### PROBLEM DETAILS
With nothing added or left out, output the listing that follows.

### RECORDED DATA
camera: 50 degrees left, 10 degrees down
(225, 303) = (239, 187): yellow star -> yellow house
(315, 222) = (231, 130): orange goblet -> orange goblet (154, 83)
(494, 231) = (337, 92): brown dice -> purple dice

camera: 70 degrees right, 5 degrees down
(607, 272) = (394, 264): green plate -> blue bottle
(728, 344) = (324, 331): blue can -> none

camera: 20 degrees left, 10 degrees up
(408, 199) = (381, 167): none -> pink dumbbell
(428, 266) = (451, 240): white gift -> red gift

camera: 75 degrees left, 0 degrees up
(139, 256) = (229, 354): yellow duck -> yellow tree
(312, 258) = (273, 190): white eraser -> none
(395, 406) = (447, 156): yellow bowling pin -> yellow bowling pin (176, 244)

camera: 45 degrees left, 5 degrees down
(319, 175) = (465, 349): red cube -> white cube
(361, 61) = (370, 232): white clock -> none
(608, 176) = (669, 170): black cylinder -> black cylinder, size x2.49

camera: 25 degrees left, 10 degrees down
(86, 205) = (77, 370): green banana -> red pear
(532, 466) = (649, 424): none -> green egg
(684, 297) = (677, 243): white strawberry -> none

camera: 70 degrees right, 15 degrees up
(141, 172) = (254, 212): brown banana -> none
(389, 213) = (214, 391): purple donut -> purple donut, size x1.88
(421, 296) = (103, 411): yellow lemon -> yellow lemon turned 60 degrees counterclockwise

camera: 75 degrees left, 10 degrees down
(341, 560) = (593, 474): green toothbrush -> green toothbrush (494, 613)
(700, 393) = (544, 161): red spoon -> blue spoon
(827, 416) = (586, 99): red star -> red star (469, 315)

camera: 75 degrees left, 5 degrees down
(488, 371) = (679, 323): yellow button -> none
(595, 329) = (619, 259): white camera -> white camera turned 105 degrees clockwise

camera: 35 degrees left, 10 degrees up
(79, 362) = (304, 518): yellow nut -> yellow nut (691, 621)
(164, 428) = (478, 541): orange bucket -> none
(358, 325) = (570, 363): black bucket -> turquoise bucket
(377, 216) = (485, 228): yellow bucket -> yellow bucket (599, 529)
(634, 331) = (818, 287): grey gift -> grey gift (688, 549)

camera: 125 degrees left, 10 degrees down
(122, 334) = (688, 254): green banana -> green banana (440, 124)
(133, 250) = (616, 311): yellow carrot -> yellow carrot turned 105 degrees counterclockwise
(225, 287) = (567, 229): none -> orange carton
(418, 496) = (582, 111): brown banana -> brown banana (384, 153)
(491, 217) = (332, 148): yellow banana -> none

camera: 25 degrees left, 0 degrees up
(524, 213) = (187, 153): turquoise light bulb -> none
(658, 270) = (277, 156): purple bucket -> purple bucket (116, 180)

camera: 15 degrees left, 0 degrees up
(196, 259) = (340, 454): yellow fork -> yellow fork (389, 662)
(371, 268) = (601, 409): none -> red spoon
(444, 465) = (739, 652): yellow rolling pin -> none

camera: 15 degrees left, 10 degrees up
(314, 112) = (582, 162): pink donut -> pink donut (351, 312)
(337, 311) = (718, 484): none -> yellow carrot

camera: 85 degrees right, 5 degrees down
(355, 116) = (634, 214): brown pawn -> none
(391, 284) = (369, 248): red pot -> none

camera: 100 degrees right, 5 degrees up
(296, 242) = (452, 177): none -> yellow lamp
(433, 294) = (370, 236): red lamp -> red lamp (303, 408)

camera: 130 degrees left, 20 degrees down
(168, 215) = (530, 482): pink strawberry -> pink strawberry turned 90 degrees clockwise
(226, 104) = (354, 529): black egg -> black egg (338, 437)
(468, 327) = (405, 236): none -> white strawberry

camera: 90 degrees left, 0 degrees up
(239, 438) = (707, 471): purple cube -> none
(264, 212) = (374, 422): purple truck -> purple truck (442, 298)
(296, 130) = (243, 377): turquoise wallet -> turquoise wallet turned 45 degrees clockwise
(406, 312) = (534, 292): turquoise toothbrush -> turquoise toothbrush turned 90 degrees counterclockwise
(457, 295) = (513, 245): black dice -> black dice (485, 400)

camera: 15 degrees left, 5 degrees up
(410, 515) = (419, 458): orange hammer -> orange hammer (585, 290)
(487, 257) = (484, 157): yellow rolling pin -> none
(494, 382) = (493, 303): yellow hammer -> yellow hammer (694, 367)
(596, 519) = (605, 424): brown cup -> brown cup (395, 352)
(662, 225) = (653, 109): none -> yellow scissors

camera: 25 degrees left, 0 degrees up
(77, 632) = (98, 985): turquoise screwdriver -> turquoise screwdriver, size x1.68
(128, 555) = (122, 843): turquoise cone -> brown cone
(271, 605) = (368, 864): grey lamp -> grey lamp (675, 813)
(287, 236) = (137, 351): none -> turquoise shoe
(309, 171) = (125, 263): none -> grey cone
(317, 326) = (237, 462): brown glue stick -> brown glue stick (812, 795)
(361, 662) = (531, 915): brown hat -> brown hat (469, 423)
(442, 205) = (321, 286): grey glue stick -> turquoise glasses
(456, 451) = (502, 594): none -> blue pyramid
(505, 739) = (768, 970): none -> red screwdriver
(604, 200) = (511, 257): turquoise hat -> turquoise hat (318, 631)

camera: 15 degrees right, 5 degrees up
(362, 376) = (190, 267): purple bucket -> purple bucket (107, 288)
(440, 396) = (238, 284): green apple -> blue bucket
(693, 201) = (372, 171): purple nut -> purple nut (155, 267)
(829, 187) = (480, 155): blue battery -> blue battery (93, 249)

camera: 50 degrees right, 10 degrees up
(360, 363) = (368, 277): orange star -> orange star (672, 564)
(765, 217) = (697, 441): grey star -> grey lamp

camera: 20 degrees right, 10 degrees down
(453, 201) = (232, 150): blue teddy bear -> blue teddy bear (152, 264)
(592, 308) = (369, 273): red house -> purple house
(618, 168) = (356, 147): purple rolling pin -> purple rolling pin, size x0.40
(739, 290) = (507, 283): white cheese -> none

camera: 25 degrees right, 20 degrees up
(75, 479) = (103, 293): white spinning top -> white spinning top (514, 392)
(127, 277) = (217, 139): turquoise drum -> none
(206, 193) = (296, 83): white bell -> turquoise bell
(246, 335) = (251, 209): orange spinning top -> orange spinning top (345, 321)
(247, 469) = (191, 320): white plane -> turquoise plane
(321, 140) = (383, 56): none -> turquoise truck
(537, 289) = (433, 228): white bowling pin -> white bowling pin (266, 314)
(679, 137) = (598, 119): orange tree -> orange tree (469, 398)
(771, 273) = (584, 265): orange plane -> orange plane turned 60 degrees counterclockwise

### RESPONSE BELOW
camera: 50 degrees left, 10 degrees down
(225, 303) = (239, 187): yellow star -> yellow house
(315, 222) = (231, 130): orange goblet -> orange goblet (154, 83)
(494, 231) = (337, 92): brown dice -> purple dice

camera: 70 degrees right, 5 degrees down
(607, 272) = (394, 264): green plate -> blue bottle
(728, 344) = (324, 331): blue can -> none

camera: 20 degrees left, 10 degrees up
(408, 199) = (381, 167): none -> pink dumbbell
(428, 266) = (451, 240): white gift -> red gift

camera: 75 degrees left, 0 degrees up
(139, 256) = (229, 354): yellow duck -> yellow tree
(312, 258) = (273, 190): white eraser -> none
(395, 406) = (447, 156): yellow bowling pin -> yellow bowling pin (176, 244)

camera: 45 degrees left, 5 degrees down
(319, 175) = (465, 349): red cube -> white cube
(361, 61) = (370, 232): white clock -> none
(608, 176) = (669, 170): black cylinder -> black cylinder, size x2.49

camera: 25 degrees left, 10 degrees down
(86, 205) = (77, 370): green banana -> red pear
(532, 466) = (649, 424): none -> green egg
(684, 297) = (677, 243): white strawberry -> none

camera: 70 degrees right, 15 degrees up
(141, 172) = (254, 212): brown banana -> none
(389, 213) = (214, 391): purple donut -> purple donut, size x1.88
(421, 296) = (103, 411): yellow lemon -> yellow lemon turned 60 degrees counterclockwise

camera: 75 degrees left, 10 degrees down
(341, 560) = (593, 474): green toothbrush -> green toothbrush (494, 613)
(700, 393) = (544, 161): red spoon -> blue spoon
(827, 416) = (586, 99): red star -> red star (469, 315)

camera: 75 degrees left, 5 degrees down
(488, 371) = (679, 323): yellow button -> none
(595, 329) = (619, 259): white camera -> white camera turned 105 degrees clockwise

camera: 35 degrees left, 10 degrees up
(79, 362) = (304, 518): yellow nut -> yellow nut (691, 621)
(164, 428) = (478, 541): orange bucket -> none
(358, 325) = (570, 363): black bucket -> turquoise bucket
(377, 216) = (485, 228): yellow bucket -> yellow bucket (599, 529)
(634, 331) = (818, 287): grey gift -> grey gift (688, 549)

camera: 125 degrees left, 10 degrees down
(122, 334) = (688, 254): green banana -> green banana (440, 124)
(133, 250) = (616, 311): yellow carrot -> yellow carrot turned 105 degrees counterclockwise
(225, 287) = (567, 229): none -> orange carton
(418, 496) = (582, 111): brown banana -> brown banana (384, 153)
(491, 217) = (332, 148): yellow banana -> none

camera: 25 degrees left, 0 degrees up
(524, 213) = (187, 153): turquoise light bulb -> none
(658, 270) = (277, 156): purple bucket -> purple bucket (116, 180)

camera: 15 degrees left, 0 degrees up
(196, 259) = (340, 454): yellow fork -> yellow fork (389, 662)
(371, 268) = (601, 409): none -> red spoon
(444, 465) = (739, 652): yellow rolling pin -> none

camera: 15 degrees left, 10 degrees up
(314, 112) = (582, 162): pink donut -> pink donut (351, 312)
(337, 311) = (718, 484): none -> yellow carrot

camera: 85 degrees right, 5 degrees down
(355, 116) = (634, 214): brown pawn -> none
(391, 284) = (369, 248): red pot -> none

camera: 100 degrees right, 5 degrees up
(296, 242) = (452, 177): none -> yellow lamp
(433, 294) = (370, 236): red lamp -> red lamp (303, 408)

camera: 130 degrees left, 20 degrees down
(168, 215) = (530, 482): pink strawberry -> pink strawberry turned 90 degrees clockwise
(226, 104) = (354, 529): black egg -> black egg (338, 437)
(468, 327) = (405, 236): none -> white strawberry

camera: 90 degrees left, 0 degrees up
(239, 438) = (707, 471): purple cube -> none
(264, 212) = (374, 422): purple truck -> purple truck (442, 298)
(296, 130) = (243, 377): turquoise wallet -> turquoise wallet turned 45 degrees clockwise
(406, 312) = (534, 292): turquoise toothbrush -> turquoise toothbrush turned 90 degrees counterclockwise
(457, 295) = (513, 245): black dice -> black dice (485, 400)

camera: 15 degrees left, 5 degrees up
(410, 515) = (419, 458): orange hammer -> orange hammer (585, 290)
(487, 257) = (484, 157): yellow rolling pin -> none
(494, 382) = (493, 303): yellow hammer -> yellow hammer (694, 367)
(596, 519) = (605, 424): brown cup -> brown cup (395, 352)
(662, 225) = (653, 109): none -> yellow scissors

camera: 25 degrees left, 0 degrees up
(77, 632) = (98, 985): turquoise screwdriver -> turquoise screwdriver, size x1.68
(128, 555) = (122, 843): turquoise cone -> brown cone
(271, 605) = (368, 864): grey lamp -> grey lamp (675, 813)
(287, 236) = (137, 351): none -> turquoise shoe
(309, 171) = (125, 263): none -> grey cone
(317, 326) = (237, 462): brown glue stick -> brown glue stick (812, 795)
(361, 662) = (531, 915): brown hat -> brown hat (469, 423)
(442, 205) = (321, 286): grey glue stick -> turquoise glasses
(456, 451) = (502, 594): none -> blue pyramid
(505, 739) = (768, 970): none -> red screwdriver
(604, 200) = (511, 257): turquoise hat -> turquoise hat (318, 631)

camera: 15 degrees right, 5 degrees up
(362, 376) = (190, 267): purple bucket -> purple bucket (107, 288)
(440, 396) = (238, 284): green apple -> blue bucket
(693, 201) = (372, 171): purple nut -> purple nut (155, 267)
(829, 187) = (480, 155): blue battery -> blue battery (93, 249)

camera: 50 degrees right, 10 degrees up
(360, 363) = (368, 277): orange star -> orange star (672, 564)
(765, 217) = (697, 441): grey star -> grey lamp

camera: 20 degrees right, 10 degrees down
(453, 201) = (232, 150): blue teddy bear -> blue teddy bear (152, 264)
(592, 308) = (369, 273): red house -> purple house
(618, 168) = (356, 147): purple rolling pin -> purple rolling pin, size x0.40
(739, 290) = (507, 283): white cheese -> none

camera: 25 degrees right, 20 degrees up
(75, 479) = (103, 293): white spinning top -> white spinning top (514, 392)
(127, 277) = (217, 139): turquoise drum -> none
(206, 193) = (296, 83): white bell -> turquoise bell
(246, 335) = (251, 209): orange spinning top -> orange spinning top (345, 321)
(247, 469) = (191, 320): white plane -> turquoise plane
(321, 140) = (383, 56): none -> turquoise truck
(537, 289) = (433, 228): white bowling pin -> white bowling pin (266, 314)
(679, 137) = (598, 119): orange tree -> orange tree (469, 398)
(771, 273) = (584, 265): orange plane -> orange plane turned 60 degrees counterclockwise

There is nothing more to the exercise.